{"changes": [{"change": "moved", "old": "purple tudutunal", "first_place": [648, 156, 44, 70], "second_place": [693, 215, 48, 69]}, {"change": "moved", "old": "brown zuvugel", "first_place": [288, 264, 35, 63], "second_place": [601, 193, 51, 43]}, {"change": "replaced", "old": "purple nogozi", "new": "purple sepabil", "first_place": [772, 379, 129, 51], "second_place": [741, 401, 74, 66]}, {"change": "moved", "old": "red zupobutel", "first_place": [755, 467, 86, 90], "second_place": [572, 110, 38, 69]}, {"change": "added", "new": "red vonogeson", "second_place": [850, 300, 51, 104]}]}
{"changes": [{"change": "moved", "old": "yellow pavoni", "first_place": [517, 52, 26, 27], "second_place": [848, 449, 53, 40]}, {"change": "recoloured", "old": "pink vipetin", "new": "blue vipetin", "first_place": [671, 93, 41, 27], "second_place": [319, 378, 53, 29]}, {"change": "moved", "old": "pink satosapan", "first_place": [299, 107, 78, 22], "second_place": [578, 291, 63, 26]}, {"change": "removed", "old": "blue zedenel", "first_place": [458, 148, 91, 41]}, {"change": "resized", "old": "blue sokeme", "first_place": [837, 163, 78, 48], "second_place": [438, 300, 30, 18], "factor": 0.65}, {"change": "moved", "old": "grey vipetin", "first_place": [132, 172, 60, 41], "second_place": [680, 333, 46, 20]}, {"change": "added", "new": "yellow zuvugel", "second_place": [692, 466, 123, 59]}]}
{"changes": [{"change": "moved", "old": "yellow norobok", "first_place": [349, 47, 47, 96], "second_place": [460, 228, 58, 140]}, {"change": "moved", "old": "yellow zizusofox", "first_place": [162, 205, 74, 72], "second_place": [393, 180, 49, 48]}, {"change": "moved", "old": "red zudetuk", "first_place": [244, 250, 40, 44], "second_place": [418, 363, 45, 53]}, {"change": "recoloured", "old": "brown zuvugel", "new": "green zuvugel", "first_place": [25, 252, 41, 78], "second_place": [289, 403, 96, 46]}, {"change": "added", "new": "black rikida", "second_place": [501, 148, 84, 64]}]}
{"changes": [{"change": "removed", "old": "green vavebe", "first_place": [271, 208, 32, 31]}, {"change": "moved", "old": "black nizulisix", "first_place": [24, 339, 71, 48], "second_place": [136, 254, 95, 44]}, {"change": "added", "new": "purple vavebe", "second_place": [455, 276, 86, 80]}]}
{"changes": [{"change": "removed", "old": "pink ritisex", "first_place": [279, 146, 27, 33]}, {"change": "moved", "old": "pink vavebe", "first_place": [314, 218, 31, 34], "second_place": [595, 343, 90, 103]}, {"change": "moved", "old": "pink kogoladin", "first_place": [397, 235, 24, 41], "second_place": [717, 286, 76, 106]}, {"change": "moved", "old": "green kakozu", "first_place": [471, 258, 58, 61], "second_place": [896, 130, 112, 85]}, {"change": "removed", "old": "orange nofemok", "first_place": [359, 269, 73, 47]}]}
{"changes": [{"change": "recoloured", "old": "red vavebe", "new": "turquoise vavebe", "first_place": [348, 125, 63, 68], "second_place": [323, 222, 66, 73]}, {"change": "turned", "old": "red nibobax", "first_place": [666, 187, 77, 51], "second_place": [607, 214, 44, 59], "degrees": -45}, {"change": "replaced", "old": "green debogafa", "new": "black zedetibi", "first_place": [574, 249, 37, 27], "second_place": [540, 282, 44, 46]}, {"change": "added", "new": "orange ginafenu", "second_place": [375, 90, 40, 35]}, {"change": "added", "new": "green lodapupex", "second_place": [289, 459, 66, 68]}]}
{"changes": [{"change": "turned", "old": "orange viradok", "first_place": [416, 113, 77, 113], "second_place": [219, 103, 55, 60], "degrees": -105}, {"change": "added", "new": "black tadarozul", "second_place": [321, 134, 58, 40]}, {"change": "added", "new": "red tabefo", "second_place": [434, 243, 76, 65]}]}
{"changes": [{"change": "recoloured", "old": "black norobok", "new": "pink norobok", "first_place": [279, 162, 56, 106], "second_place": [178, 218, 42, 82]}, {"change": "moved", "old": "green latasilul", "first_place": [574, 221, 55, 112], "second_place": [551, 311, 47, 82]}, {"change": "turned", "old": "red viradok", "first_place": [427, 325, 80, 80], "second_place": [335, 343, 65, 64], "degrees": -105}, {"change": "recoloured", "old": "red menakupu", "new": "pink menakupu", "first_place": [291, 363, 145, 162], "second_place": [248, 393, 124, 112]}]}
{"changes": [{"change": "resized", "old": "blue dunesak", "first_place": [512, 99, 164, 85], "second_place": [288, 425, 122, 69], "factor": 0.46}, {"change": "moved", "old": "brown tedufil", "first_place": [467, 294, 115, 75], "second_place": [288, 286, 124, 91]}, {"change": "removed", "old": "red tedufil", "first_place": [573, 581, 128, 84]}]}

What needs to be done –
Each line above needs to be written out again exactly.

Response to the exercise –
{"changes": [{"change": "moved", "old": "purple tudutunal", "first_place": [648, 156, 44, 70], "second_place": [693, 215, 48, 69]}, {"change": "moved", "old": "brown zuvugel", "first_place": [288, 264, 35, 63], "second_place": [601, 193, 51, 43]}, {"change": "replaced", "old": "purple nogozi", "new": "purple sepabil", "first_place": [772, 379, 129, 51], "second_place": [741, 401, 74, 66]}, {"change": "moved", "old": "red zupobutel", "first_place": [755, 467, 86, 90], "second_place": [572, 110, 38, 69]}, {"change": "added", "new": "red vonogeson", "second_place": [850, 300, 51, 104]}]}
{"changes": [{"change": "moved", "old": "yellow pavoni", "first_place": [517, 52, 26, 27], "second_place": [848, 449, 53, 40]}, {"change": "recoloured", "old": "pink vipetin", "new": "blue vipetin", "first_place": [671, 93, 41, 27], "second_place": [319, 378, 53, 29]}, {"change": "moved", "old": "pink satosapan", "first_place": [299, 107, 78, 22], "second_place": [578, 291, 63, 26]}, {"change": "removed", "old": "blue zedenel", "first_place": [458, 148, 91, 41]}, {"change": "resized", "old": "blue sokeme", "first_place": [837, 163, 78, 48], "second_place": [438, 300, 30, 18], "factor": 0.65}, {"change": "moved", "old": "grey vipetin", "first_place": [132, 172, 60, 41], "second_place": [680, 333, 46, 20]}, {"change": "added", "new": "yellow zuvugel", "second_place": [692, 466, 123, 59]}]}
{"changes": [{"change": "moved", "old": "yellow norobok", "first_place": [349, 47, 47, 96], "second_place": [460, 228, 58, 140]}, {"change": "moved", "old": "yellow zizusofox", "first_place": [162, 205, 74, 72], "second_place": [393, 180, 49, 48]}, {"change": "moved", "old": "red zudetuk", "first_place": [244, 250, 40, 44], "second_place": [418, 363, 45, 53]}, {"change": "recoloured", "old": "brown zuvugel", "new": "green zuvugel", "first_place": [25, 252, 41, 78], "second_place": [289, 403, 96, 46]}, {"change": "added", "new": "black rikida", "second_place": [501, 148, 84, 64]}]}
{"changes": [{"change": "removed", "old": "green vavebe", "first_place": [271, 208, 32, 31]}, {"change": "moved", "old": "black nizulisix", "first_place": [24, 339, 71, 48], "second_place": [136, 254, 95, 44]}, {"change": "added", "new": "purple vavebe", "second_place": [455, 276, 86, 80]}]}
{"changes": [{"change": "removed", "old": "pink ritisex", "first_place": [279, 146, 27, 33]}, {"change": "moved", "old": "pink vavebe", "first_place": [314, 218, 31, 34], "second_place": [595, 343, 90, 103]}, {"change": "moved", "old": "pink kogoladin", "first_place": [397, 235, 24, 41], "second_place": [717, 286, 76, 106]}, {"change": "moved", "old": "green kakozu", "first_place": [471, 258, 58, 61], "second_place": [896, 130, 112, 85]}, {"change": "removed", "old": "orange nofemok", "first_place": [359, 269, 73, 47]}]}
{"changes": [{"change": "recoloured", "old": "red vavebe", "new": "turquoise vavebe", "first_place": [348, 125, 63, 68], "second_place": [323, 222, 66, 73]}, {"change": "turned", "old": "red nibobax", "first_place": [666, 187, 77, 51], "second_place": [607, 214, 44, 59], "degrees": -45}, {"change": "replaced", "old": "green debogafa", "new": "black zedetibi", "first_place": [574, 249, 37, 27], "second_place": [540, 282, 44, 46]}, {"change": "added", "new": "orange ginafenu", "second_place": [375, 90, 40, 35]}, {"change": "added", "new": "green lodapupex", "second_place": [289, 459, 66, 68]}]}
{"changes": [{"change": "turned", "old": "orange viradok", "first_place": [416, 113, 77, 113], "second_place": [219, 103, 55, 60], "degrees": -105}, {"change": "added", "new": "black tadarozul", "second_place": [321, 134, 58, 40]}, {"change": "added", "new": "red tabefo", "second_place": [434, 243, 76, 65]}]}
{"changes": [{"change": "recoloured", "old": "black norobok", "new": "pink norobok", "first_place": [279, 162, 56, 106], "second_place": [178, 218, 42, 82]}, {"change": "moved", "old": "green latasilul", "first_place": [574, 221, 55, 112], "second_place": [551, 311, 47, 82]}, {"change": "turned", "old": "red viradok", "first_place": [427, 325, 80, 80], "second_place": [335, 343, 65, 64], "degrees": -105}, {"change": "recoloured", "old": "red menakupu", "new": "pink menakupu", "first_place": [291, 363, 145, 162], "second_place": [248, 393, 124, 112]}]}
{"changes": [{"change": "resized", "old": "blue dunesak", "first_place": [512, 99, 164, 85], "second_place": [288, 425, 122, 69], "factor": 0.46}, {"change": "moved", "old": "brown tedufil", "first_place": [467, 294, 115, 75], "second_place": [288, 286, 124, 91]}, {"change": "removed", "old": "red tedufil", "first_place": [573, 581, 128, 84]}]}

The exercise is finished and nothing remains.